Data shown START

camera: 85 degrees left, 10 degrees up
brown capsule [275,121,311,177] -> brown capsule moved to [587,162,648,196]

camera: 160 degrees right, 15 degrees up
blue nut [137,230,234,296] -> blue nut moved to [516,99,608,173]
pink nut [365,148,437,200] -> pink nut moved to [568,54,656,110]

Data shown END

*Exercise directions:*
Restate exactly, and only, the line containing "camera: 160 degrees right, 15 degrees up" together with all lines after it to the end of the material.

*Answer for this exercise:*
camera: 160 degrees right, 15 degrees up
blue nut [137,230,234,296] -> blue nut moved to [516,99,608,173]
pink nut [365,148,437,200] -> pink nut moved to [568,54,656,110]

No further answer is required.